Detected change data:
%%

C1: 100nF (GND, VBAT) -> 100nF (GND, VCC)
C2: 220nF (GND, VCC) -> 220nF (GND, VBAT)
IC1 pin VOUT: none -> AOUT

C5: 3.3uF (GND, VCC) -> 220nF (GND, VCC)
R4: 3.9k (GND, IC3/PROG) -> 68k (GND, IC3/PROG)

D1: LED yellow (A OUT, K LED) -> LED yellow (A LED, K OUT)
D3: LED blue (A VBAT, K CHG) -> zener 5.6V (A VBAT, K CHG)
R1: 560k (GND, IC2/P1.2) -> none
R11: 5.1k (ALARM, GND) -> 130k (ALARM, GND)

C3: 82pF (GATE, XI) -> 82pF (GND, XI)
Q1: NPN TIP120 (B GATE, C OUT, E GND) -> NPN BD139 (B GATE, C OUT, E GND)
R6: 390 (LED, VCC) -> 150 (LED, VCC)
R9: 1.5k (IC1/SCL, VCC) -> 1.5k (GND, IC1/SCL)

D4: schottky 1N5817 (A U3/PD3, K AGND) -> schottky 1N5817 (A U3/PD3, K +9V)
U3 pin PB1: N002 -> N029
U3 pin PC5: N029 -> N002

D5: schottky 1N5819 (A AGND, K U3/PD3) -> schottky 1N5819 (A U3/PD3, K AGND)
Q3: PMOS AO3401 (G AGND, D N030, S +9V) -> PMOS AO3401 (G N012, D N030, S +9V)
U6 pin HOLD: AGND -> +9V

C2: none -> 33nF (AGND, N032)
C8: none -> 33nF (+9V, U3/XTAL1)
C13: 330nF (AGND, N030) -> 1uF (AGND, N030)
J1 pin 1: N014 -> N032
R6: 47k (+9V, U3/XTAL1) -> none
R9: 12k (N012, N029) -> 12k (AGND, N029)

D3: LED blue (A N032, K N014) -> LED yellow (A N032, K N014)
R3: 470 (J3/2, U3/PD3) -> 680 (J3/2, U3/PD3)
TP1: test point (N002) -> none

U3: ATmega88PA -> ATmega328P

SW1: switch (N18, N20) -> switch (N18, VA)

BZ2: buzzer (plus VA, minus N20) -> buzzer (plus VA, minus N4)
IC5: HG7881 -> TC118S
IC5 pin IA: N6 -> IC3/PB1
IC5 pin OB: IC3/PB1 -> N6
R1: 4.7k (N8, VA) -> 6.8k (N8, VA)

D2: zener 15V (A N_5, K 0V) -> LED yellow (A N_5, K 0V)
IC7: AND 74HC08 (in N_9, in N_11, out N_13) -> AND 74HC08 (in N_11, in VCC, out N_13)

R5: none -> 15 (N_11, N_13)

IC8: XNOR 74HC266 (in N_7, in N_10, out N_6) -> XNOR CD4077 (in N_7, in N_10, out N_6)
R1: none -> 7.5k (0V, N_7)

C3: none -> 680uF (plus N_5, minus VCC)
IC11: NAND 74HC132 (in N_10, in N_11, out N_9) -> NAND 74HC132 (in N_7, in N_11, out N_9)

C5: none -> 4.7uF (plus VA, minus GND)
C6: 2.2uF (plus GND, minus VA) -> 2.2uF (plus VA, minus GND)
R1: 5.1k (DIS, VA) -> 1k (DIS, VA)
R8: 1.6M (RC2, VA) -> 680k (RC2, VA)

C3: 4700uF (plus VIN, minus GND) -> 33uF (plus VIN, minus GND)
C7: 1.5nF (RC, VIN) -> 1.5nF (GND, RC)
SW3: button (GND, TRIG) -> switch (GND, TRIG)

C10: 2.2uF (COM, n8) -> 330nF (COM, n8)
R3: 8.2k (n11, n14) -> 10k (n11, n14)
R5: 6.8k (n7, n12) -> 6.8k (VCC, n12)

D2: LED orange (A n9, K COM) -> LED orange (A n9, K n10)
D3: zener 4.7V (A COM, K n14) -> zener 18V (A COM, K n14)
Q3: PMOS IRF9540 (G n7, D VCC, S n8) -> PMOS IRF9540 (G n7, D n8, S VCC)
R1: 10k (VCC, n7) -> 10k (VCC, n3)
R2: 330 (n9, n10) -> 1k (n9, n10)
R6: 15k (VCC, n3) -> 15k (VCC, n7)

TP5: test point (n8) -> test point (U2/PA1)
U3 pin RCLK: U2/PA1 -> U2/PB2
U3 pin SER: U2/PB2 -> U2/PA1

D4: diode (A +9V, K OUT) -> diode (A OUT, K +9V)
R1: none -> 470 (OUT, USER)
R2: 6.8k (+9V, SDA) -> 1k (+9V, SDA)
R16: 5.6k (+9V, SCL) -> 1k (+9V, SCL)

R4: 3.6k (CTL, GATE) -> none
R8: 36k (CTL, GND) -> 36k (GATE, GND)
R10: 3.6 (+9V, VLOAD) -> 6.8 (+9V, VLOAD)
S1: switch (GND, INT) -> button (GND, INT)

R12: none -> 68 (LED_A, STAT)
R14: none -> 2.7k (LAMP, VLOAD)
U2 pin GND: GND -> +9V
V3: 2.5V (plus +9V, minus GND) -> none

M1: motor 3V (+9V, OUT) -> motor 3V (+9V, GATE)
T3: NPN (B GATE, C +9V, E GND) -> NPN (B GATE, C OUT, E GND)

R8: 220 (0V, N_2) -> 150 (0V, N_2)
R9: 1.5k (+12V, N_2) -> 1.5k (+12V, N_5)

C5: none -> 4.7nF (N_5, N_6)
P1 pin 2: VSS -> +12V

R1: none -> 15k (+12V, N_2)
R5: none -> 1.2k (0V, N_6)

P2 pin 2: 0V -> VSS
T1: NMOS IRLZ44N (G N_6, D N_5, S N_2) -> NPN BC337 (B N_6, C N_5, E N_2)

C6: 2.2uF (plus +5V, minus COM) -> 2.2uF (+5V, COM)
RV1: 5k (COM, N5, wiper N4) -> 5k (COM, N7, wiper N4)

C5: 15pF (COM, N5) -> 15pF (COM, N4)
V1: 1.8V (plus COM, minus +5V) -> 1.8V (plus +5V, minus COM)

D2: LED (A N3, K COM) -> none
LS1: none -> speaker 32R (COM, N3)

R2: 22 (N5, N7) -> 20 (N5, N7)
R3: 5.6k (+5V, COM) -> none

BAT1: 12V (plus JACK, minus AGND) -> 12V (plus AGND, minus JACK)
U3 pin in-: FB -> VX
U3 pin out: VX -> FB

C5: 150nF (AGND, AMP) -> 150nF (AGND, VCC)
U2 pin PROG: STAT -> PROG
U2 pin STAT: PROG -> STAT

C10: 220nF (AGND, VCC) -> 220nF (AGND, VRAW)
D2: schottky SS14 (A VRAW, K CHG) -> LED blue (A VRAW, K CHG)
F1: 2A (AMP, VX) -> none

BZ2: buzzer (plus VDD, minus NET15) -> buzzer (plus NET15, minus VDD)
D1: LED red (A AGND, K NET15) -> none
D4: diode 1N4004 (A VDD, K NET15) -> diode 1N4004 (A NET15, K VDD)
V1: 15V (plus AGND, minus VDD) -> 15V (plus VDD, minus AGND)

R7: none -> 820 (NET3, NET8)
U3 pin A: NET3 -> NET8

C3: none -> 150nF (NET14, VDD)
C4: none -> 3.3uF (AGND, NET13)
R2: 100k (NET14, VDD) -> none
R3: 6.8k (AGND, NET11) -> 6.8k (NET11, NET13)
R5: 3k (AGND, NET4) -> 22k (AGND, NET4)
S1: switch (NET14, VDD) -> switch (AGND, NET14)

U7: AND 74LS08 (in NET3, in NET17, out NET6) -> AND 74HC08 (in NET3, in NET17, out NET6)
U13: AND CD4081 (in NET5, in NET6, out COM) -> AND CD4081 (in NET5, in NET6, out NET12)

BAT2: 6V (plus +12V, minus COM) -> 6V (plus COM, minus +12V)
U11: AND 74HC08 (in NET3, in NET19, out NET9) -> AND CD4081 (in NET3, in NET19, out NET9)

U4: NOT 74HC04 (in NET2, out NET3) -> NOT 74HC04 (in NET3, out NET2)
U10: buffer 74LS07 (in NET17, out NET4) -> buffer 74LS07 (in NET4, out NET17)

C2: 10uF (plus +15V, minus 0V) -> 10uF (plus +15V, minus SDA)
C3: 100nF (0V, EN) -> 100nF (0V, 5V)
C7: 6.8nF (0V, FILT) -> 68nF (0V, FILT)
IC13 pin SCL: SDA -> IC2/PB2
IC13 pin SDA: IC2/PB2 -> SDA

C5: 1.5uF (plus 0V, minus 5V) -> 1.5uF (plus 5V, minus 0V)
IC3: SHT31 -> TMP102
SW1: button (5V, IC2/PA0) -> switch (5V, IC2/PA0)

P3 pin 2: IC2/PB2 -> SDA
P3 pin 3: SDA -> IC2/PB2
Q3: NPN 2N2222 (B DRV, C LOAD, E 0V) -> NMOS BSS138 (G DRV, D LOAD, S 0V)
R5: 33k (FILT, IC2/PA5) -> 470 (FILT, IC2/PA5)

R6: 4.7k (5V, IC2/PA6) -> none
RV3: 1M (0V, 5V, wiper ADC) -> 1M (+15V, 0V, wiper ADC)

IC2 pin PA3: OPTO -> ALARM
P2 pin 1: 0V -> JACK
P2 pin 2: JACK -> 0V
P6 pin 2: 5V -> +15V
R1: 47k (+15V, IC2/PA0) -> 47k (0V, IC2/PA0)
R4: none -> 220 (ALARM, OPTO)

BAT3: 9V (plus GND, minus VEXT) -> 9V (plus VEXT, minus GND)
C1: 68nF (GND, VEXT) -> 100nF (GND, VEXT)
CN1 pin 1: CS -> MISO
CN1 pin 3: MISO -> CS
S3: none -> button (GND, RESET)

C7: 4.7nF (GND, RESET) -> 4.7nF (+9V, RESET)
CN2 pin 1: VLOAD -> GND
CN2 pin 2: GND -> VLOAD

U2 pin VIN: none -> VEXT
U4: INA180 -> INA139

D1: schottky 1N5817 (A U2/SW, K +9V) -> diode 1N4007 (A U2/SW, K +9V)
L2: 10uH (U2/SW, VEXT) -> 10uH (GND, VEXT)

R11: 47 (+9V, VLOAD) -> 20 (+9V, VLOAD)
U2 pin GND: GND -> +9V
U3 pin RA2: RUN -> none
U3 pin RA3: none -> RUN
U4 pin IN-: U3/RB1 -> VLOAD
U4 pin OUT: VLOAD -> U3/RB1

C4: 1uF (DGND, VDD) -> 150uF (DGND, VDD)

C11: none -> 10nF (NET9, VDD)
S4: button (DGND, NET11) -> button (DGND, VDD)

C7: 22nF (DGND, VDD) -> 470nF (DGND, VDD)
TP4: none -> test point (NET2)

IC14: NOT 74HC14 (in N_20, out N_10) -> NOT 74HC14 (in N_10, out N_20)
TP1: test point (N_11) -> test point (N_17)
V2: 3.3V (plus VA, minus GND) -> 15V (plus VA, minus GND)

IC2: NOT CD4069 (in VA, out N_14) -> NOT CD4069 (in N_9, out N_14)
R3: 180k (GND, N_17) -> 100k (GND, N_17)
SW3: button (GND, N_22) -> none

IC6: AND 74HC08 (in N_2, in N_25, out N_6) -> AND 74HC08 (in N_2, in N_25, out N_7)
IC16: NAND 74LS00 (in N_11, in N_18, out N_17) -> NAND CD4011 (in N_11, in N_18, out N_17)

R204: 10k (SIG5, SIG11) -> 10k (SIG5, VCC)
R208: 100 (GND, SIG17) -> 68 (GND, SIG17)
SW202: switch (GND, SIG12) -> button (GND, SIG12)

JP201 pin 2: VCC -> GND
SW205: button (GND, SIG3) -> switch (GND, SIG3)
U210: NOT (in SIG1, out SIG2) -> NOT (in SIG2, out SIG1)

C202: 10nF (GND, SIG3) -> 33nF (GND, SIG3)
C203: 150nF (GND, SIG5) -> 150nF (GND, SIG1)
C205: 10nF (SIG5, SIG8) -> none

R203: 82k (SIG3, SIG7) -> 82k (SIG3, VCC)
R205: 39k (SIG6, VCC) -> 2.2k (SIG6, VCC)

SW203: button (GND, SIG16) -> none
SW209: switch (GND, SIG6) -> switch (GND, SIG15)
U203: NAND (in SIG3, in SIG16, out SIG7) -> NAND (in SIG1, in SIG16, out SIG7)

%%

The task - Only the stretch of lines that begins with the one holding "SW209: switch (GND, SIG6)" and ends with the last line above belongs in the answer; please write it out exactly.

Response box -
SW209: switch (GND, SIG6) -> switch (GND, SIG15)
U203: NAND (in SIG3, in SIG16, out SIG7) -> NAND (in SIG1, in SIG16, out SIG7)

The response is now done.